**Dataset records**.
========================================
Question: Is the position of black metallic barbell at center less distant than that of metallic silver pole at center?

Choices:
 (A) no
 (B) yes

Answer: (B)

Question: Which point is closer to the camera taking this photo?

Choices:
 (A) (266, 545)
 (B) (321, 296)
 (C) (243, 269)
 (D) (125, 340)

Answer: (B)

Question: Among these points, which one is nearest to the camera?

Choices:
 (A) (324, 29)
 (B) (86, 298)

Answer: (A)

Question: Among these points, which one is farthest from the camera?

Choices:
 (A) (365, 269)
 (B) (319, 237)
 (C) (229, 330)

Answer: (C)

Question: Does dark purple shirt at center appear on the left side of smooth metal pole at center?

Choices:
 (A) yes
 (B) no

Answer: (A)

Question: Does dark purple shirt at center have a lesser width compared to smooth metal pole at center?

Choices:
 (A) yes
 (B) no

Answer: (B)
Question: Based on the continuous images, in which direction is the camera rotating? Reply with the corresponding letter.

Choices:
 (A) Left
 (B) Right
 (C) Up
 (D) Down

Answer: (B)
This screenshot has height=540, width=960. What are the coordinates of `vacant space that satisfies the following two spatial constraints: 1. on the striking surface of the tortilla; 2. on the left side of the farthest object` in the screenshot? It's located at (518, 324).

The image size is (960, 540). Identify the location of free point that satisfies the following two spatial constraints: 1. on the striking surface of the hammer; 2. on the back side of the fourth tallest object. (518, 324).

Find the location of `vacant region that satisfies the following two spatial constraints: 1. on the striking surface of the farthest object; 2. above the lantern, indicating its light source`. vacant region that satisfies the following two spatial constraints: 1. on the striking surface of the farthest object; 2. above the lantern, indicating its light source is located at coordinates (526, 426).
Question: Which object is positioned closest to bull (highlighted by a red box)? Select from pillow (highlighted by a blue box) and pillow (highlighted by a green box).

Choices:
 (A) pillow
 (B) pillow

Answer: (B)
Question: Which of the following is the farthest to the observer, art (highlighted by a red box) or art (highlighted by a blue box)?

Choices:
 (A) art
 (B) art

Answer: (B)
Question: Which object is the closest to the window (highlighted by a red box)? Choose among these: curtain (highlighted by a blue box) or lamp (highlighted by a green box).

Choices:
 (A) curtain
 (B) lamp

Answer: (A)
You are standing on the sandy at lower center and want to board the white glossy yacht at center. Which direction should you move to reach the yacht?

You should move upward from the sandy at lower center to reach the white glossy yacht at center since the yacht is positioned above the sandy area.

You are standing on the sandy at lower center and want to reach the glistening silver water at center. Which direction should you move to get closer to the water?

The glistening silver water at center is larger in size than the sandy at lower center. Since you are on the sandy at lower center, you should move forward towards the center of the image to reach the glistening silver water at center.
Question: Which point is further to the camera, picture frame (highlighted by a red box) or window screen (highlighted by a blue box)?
========================================
**The exercise**.
Replace "curtain" with "drape" wherever it occurs in the listing, starting at the line that has "Find the location" and ending after the line that has "to the water?". Give those lines again with nothing else altered.

**Completed task**.
Find the location of `vacant region that satisfies the following two spatial constraints: 1. on the striking surface of the farthest object; 2. above the lantern, indicating its light source`. vacant region that satisfies the following two spatial constraints: 1. on the striking surface of the farthest object; 2. above the lantern, indicating its light source is located at coordinates (526, 426).
Question: Which object is positioned closest to bull (highlighted by a red box)? Select from pillow (highlighted by a blue box) and pillow (highlighted by a green box).

Choices:
 (A) pillow
 (B) pillow

Answer: (B)
Question: Which of the following is the farthest to the observer, art (highlighted by a red box) or art (highlighted by a blue box)?

Choices:
 (A) art
 (B) art

Answer: (B)
Question: Which object is the closest to the window (highlighted by a red box)? Choose among these: drape (highlighted by a blue box) or lamp (highlighted by a green box).

Choices:
 (A) drape
 (B) lamp

Answer: (A)
You are standing on the sandy at lower center and want to board the white glossy yacht at center. Which direction should you move to reach the yacht?

You should move upward from the sandy at lower center to reach the white glossy yacht at center since the yacht is positioned above the sandy area.

You are standing on the sandy at lower center and want to reach the glistening silver water at center. Which direction should you move to get closer to the water?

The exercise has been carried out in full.